**Task requirements**
Whenever a line contains the string "kekonofex", copy it out of the entries.

**Material for this exercise**
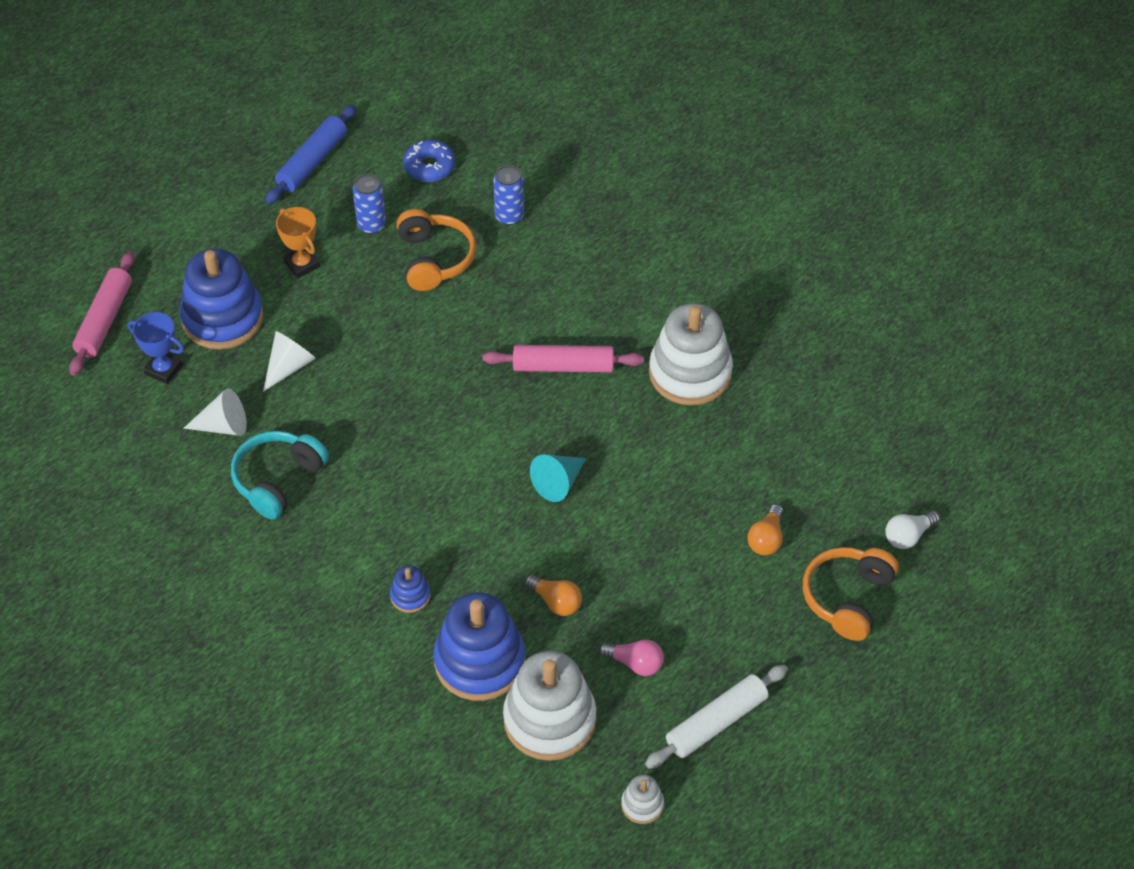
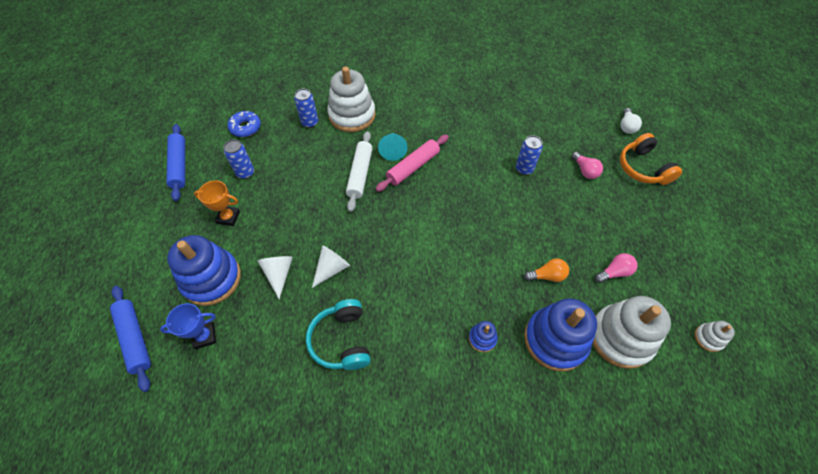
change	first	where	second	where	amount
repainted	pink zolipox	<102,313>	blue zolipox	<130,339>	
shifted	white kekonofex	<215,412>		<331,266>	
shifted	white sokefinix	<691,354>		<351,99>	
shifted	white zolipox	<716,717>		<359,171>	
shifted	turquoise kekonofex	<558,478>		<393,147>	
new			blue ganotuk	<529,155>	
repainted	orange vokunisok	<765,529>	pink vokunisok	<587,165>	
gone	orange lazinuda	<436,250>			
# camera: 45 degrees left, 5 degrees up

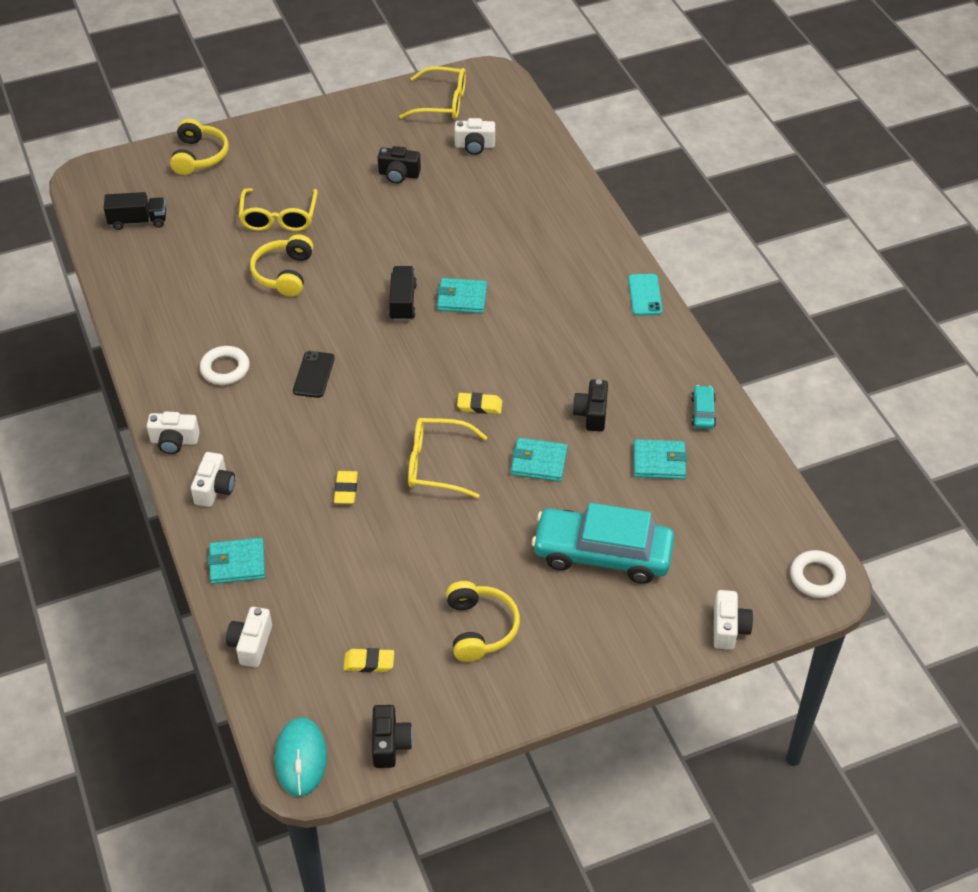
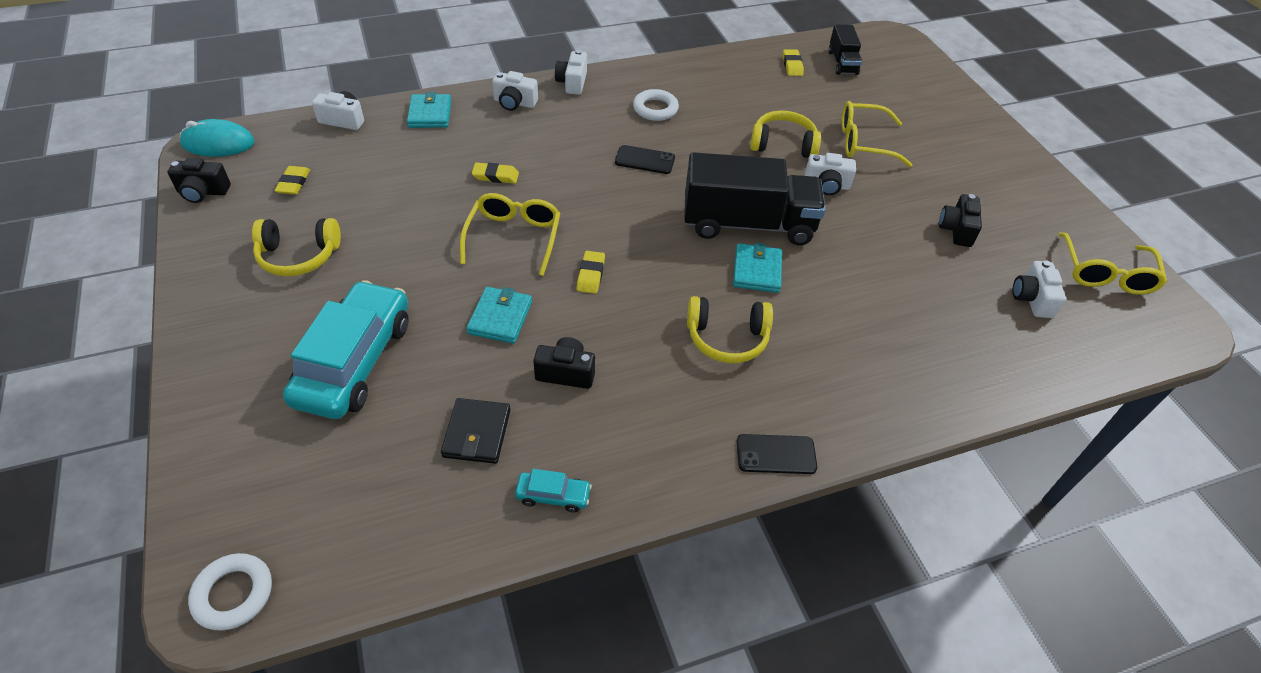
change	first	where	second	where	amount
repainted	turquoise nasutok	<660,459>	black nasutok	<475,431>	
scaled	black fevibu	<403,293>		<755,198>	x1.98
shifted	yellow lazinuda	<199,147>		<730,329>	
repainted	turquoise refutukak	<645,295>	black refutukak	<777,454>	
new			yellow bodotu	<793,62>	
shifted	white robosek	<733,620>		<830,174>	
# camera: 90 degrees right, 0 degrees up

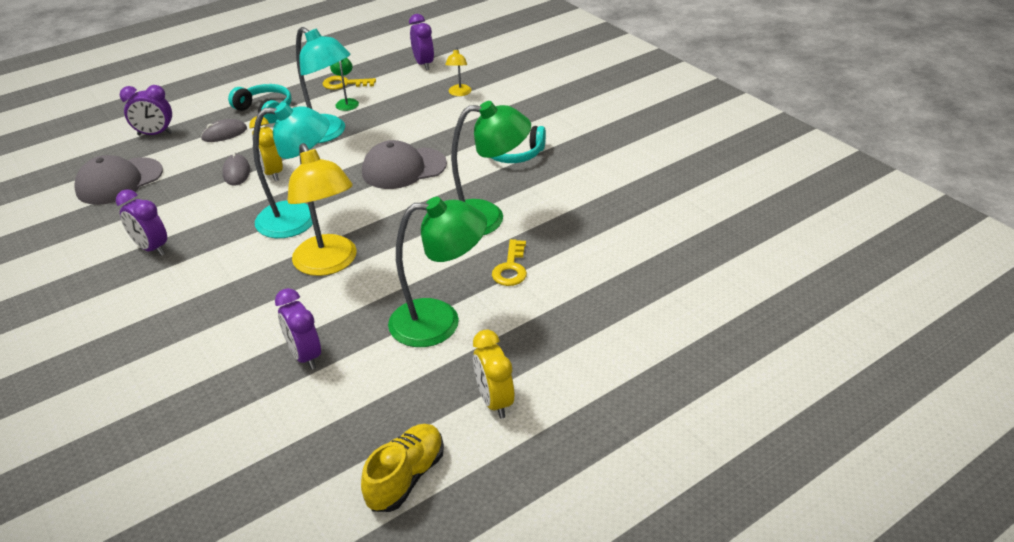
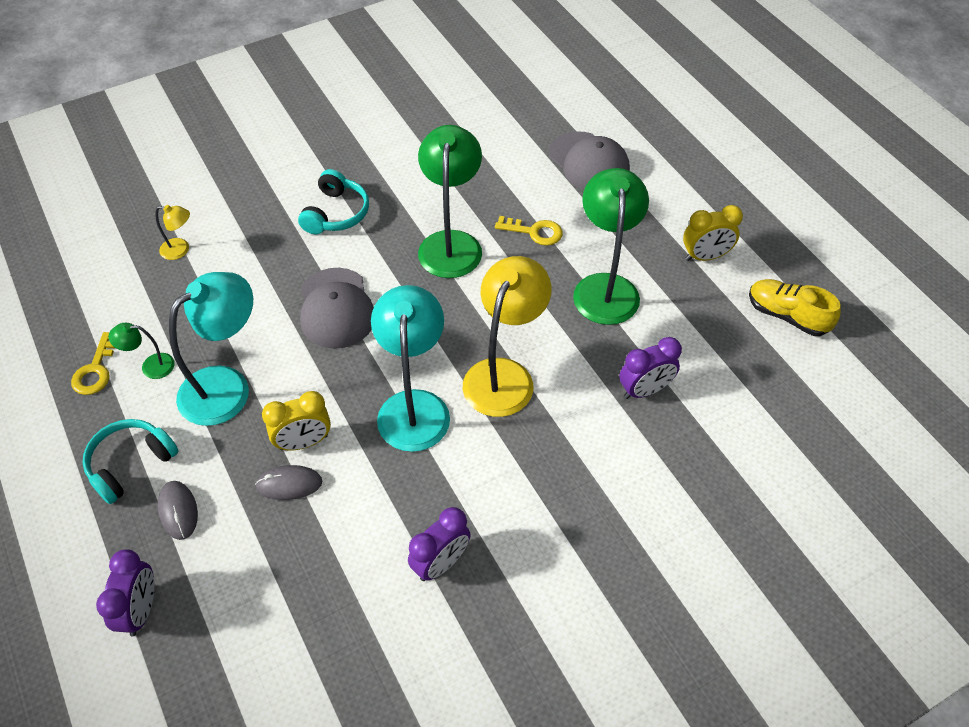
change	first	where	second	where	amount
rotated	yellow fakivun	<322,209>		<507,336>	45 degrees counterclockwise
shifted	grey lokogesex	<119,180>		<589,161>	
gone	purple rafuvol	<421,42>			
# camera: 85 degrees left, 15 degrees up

**Task response**
shifted	white kekonofex	<215,412>		<331,266>	
shifted	turquoise kekonofex	<558,478>		<393,147>	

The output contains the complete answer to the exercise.